◆ Aim of the exercise
From the line that contains "black heart [689,258,760,320] -> none" down to the last line of the listing below, reproduce each line exactly but not the pictures.

◆ Given data
++++

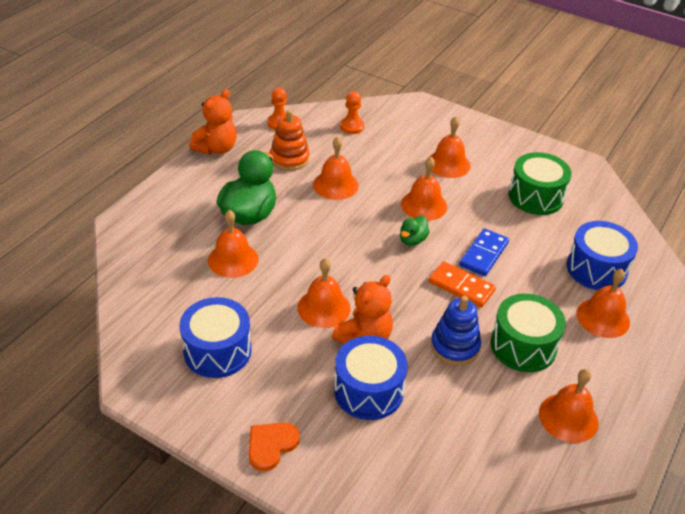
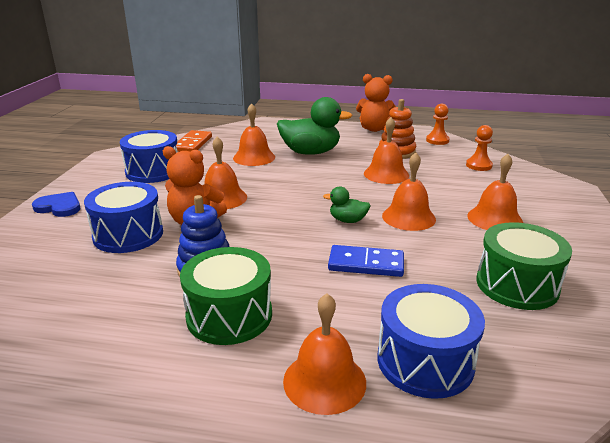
camera: 70 degrees right, 15 degrees down
orange heart [249,422,300,471] -> blue heart [32,192,80,217]
orange domino [429,261,496,308] -> orange domino moved to [176,130,212,152]
orange bell [539,369,599,443] -> none

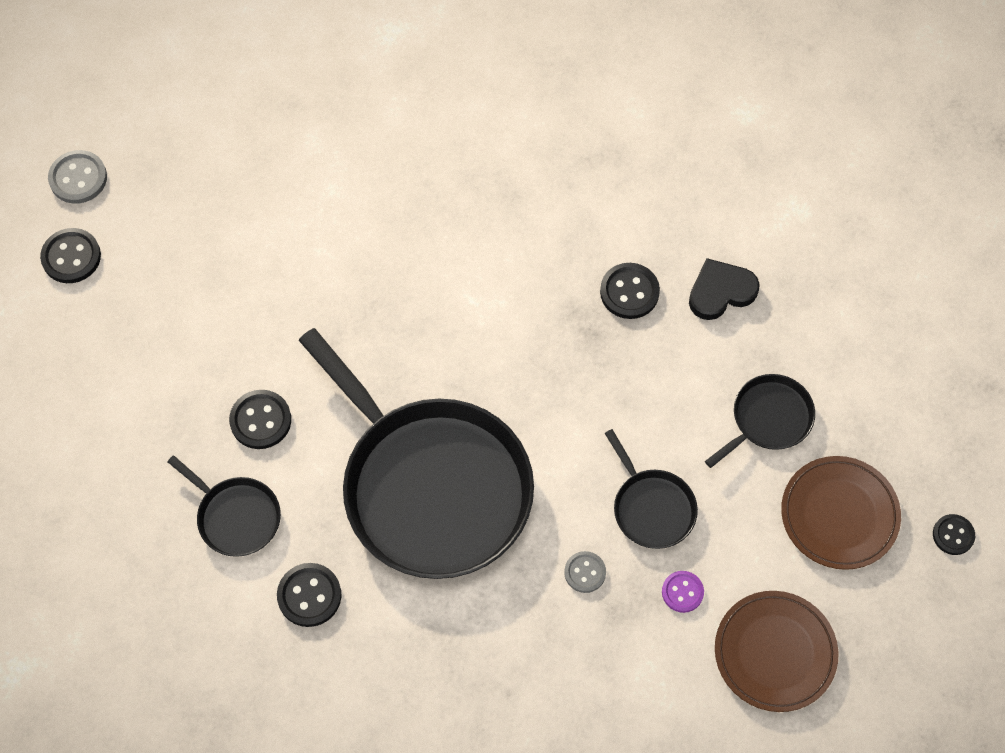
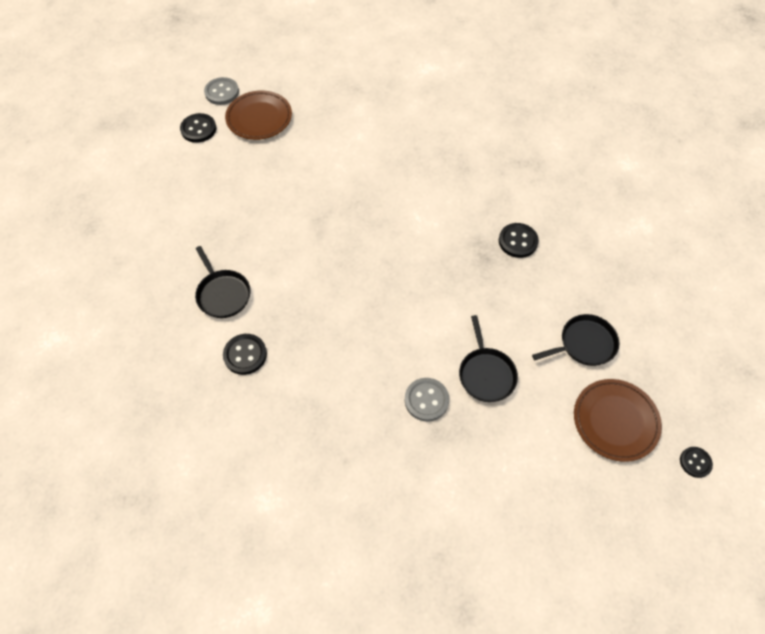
camera: 20 degrees right, 5 degrees down
black button [229,390,291,449] -> none
black pan [299,328,534,579] -> none
grey button [564,551,606,593] -> grey button [405,378,449,421], size x1.52
purple button [662,571,704,613] -> none
black heart [689,258,760,320] -> none
brown plate [715,591,839,712] -> brown plate moved to [225,91,292,140]

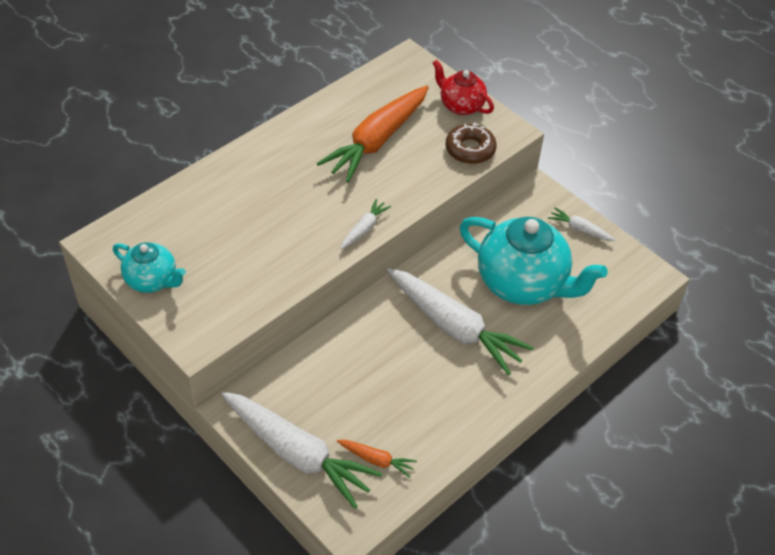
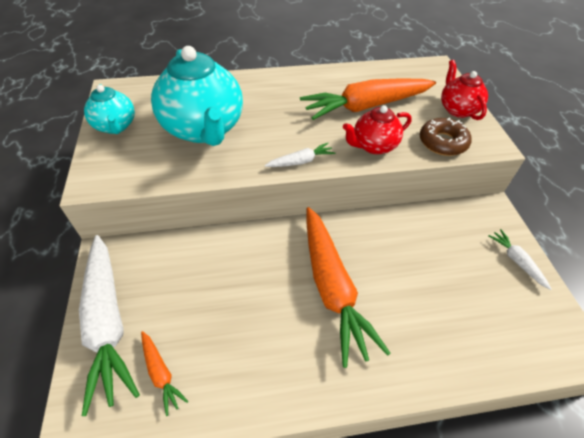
camera: 35 degrees right, 0 degrees up
white carrot [387,268,534,375] -> orange carrot [306,207,390,368]
turquoise teapot [460,217,608,305] -> turquoise teapot moved to [151,46,243,146]
none -> red teapot [343,105,412,154]

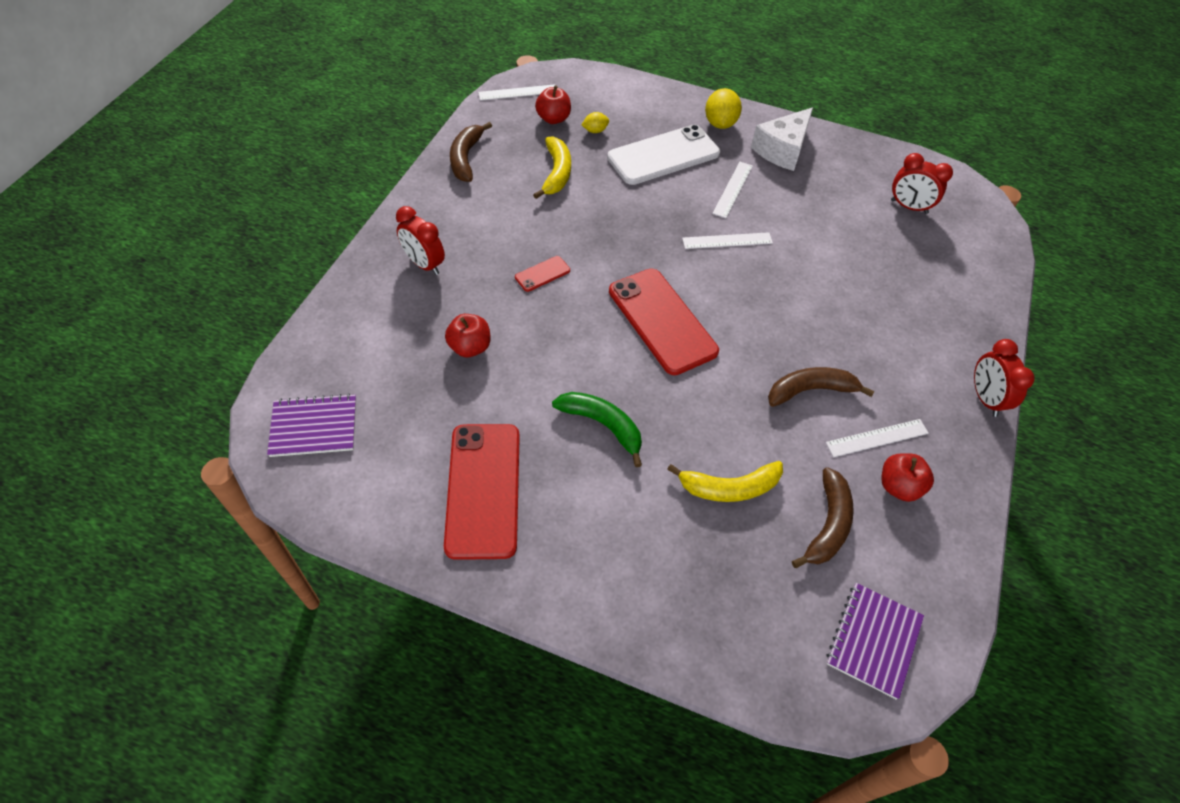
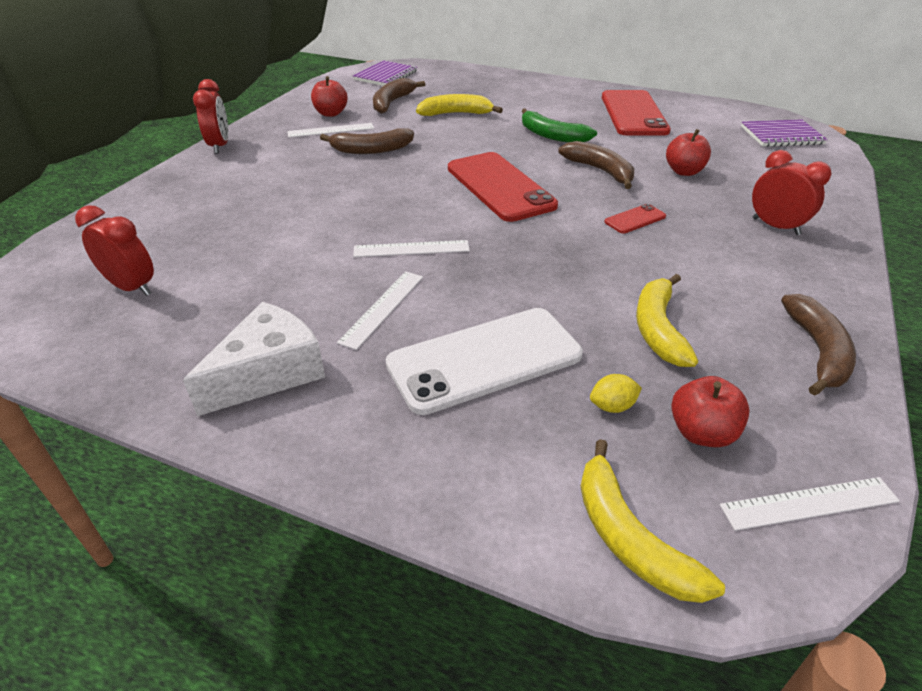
camera: 175 degrees left, 15 degrees down
yellow lemon [705,88,742,129] -> none
none -> brown banana [558,141,634,189]
none -> yellow banana [580,439,725,603]

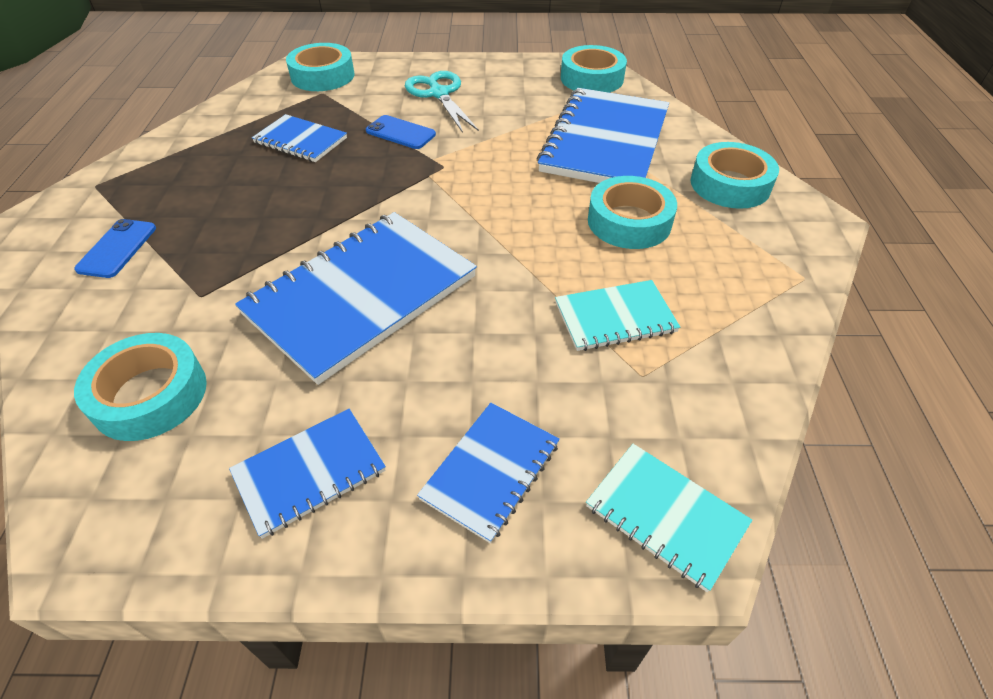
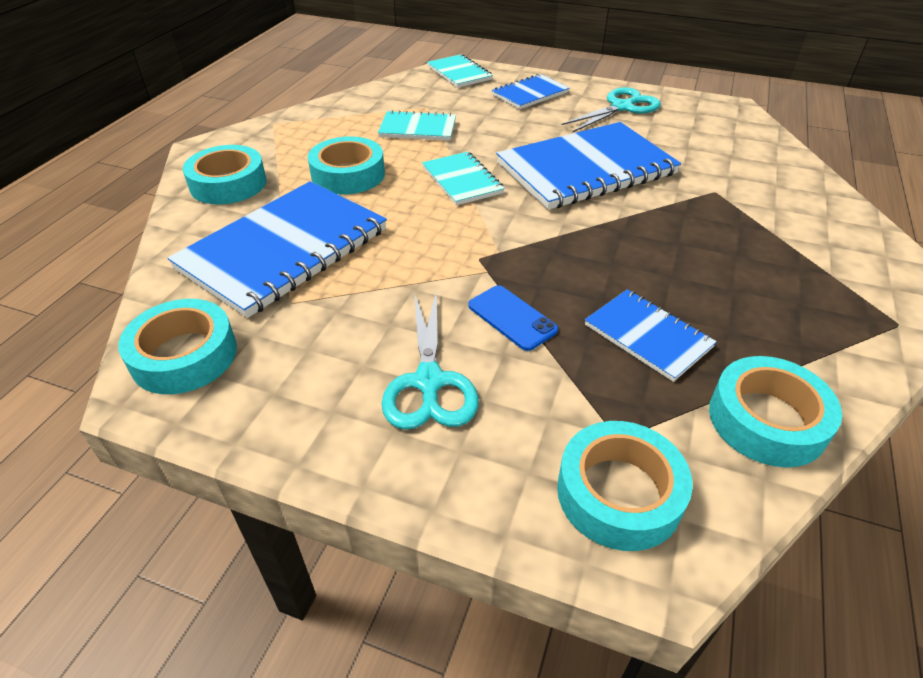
camera: 160 degrees left, 5 degrees down
blue phone [74,219,156,278] -> none
turquoise tape [74,333,207,441] -> turquoise tape moved to [709,356,842,467]
blue notebook [229,409,386,539] -> turquoise scissors [562,87,661,132]
none -> turquoise notebook [422,152,505,206]

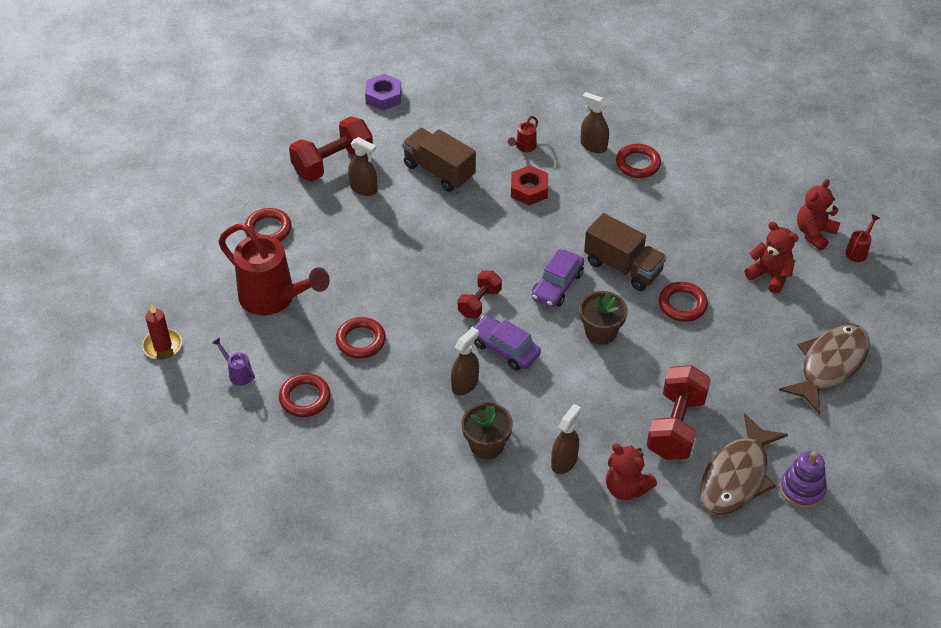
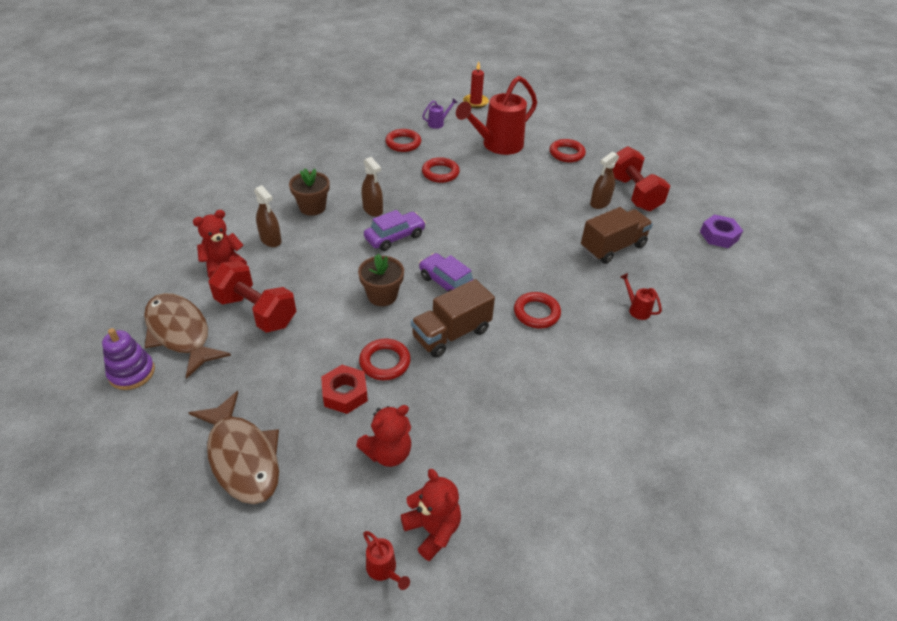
camera: 105 degrees right, 5 degrees down
red dumbbell [458,271,502,318] -> none
red nut [511,165,548,205] -> red nut moved to [321,365,368,414]
brown spray bottle [580,92,609,153] -> none
red ring [616,144,661,178] -> red ring moved to [514,292,561,328]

++++

◆ Response to the task
black heart [689,258,760,320] -> none
brown plate [715,591,839,712] -> brown plate moved to [225,91,292,140]

camera: 35 degrees right, 0 degrees up
white carrot [387,268,534,375] -> orange carrot [306,207,390,368]
turquoise teapot [460,217,608,305] -> turquoise teapot moved to [151,46,243,146]
none -> red teapot [343,105,412,154]

camera: 175 degrees left, 15 degrees down
yellow lemon [705,88,742,129] -> none
none -> brown banana [558,141,634,189]
none -> yellow banana [580,439,725,603]

camera: 160 degrees left, 5 degrees down
blue phone [74,219,156,278] -> none
turquoise tape [74,333,207,441] -> turquoise tape moved to [709,356,842,467]
blue notebook [229,409,386,539] -> turquoise scissors [562,87,661,132]
none -> turquoise notebook [422,152,505,206]

camera: 105 degrees right, 5 degrees down
red dumbbell [458,271,502,318] -> none
red nut [511,165,548,205] -> red nut moved to [321,365,368,414]
brown spray bottle [580,92,609,153] -> none
red ring [616,144,661,178] -> red ring moved to [514,292,561,328]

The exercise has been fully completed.